> PROBLEM DESCRIPTION:
Return an exact copy of the data, starting at its first line and ending at the line that contains "# camera: 45 degrees left, 15 degrees down", minus any pictures.

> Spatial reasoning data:
######
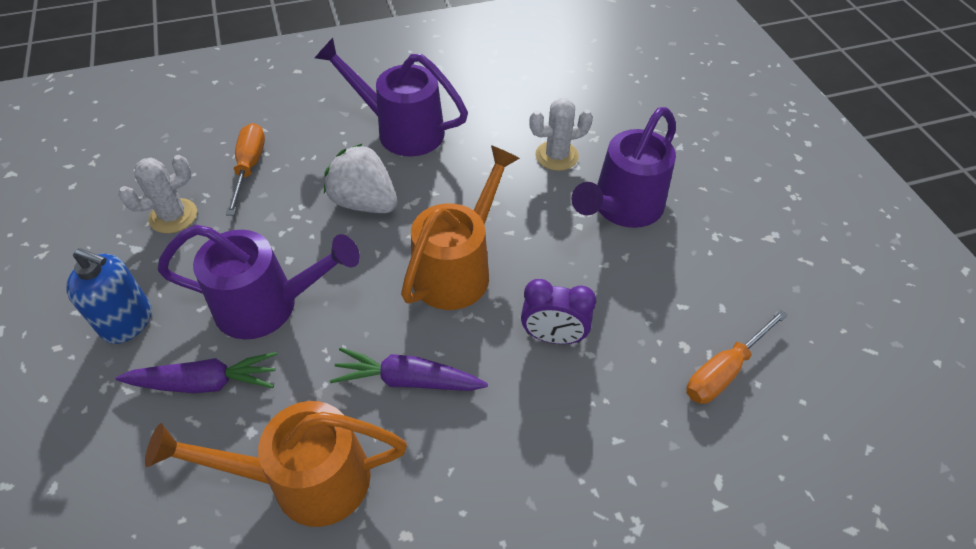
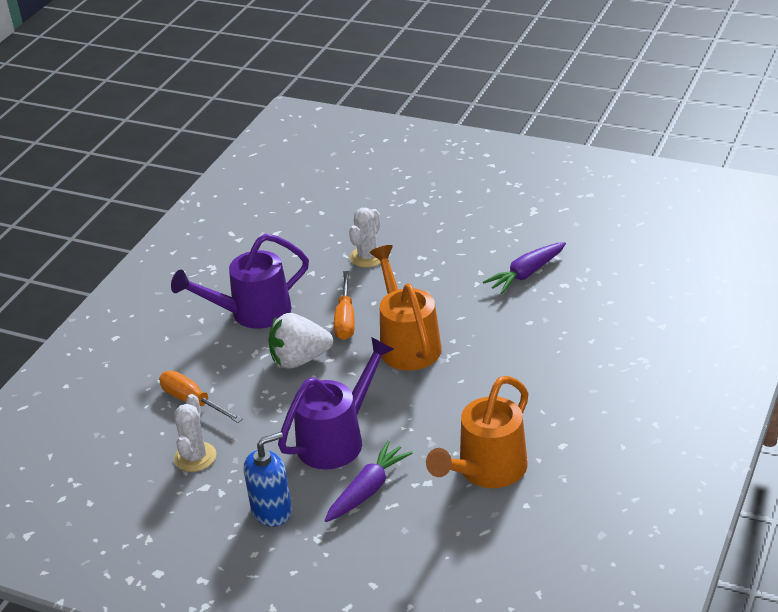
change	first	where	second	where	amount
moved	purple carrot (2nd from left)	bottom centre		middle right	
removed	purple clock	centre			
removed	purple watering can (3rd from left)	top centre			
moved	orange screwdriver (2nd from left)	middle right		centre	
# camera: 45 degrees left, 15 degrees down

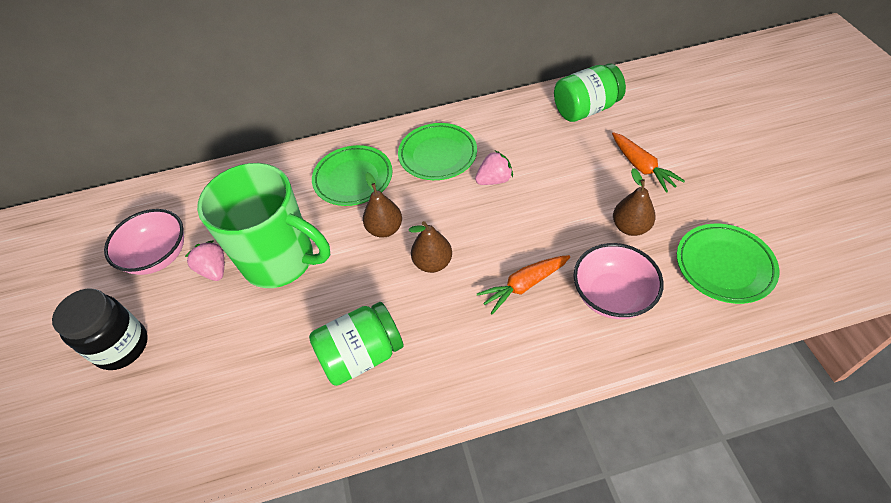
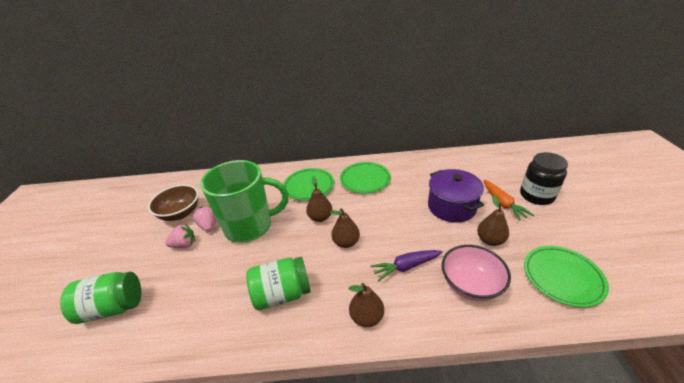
change	first	where	second	where	amount
moved	black jar	middle left		middle right	
recoloured	pink bowl (1st from left)	middle left	brown bowl	middle left	
turned	green mug	middle left		centre	45 degrees counterclockwise
moved	pink strawberry (2nd from left in the first image)	centre	pink strawberry (1st from left)	middle left	
recoloured	orange carrot (1st from left)	centre	purple carrot	bottom centre	
moved	green jar (2nd from left in the first image)	top centre	green jar (1st from left)	bottom left	
added			brown pear (3rd from left)	bottom centre	
added			purple pot	middle right	
# camera: 10 degrees right, 15 degrees down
######
> SOLVED PROBLEM:
change	first	where	second	where	amount
moved	purple carrot (2nd from left)	bottom centre		middle right	
removed	purple clock	centre			
removed	purple watering can (3rd from left)	top centre			
moved	orange screwdriver (2nd from left)	middle right		centre	
# camera: 45 degrees left, 15 degrees down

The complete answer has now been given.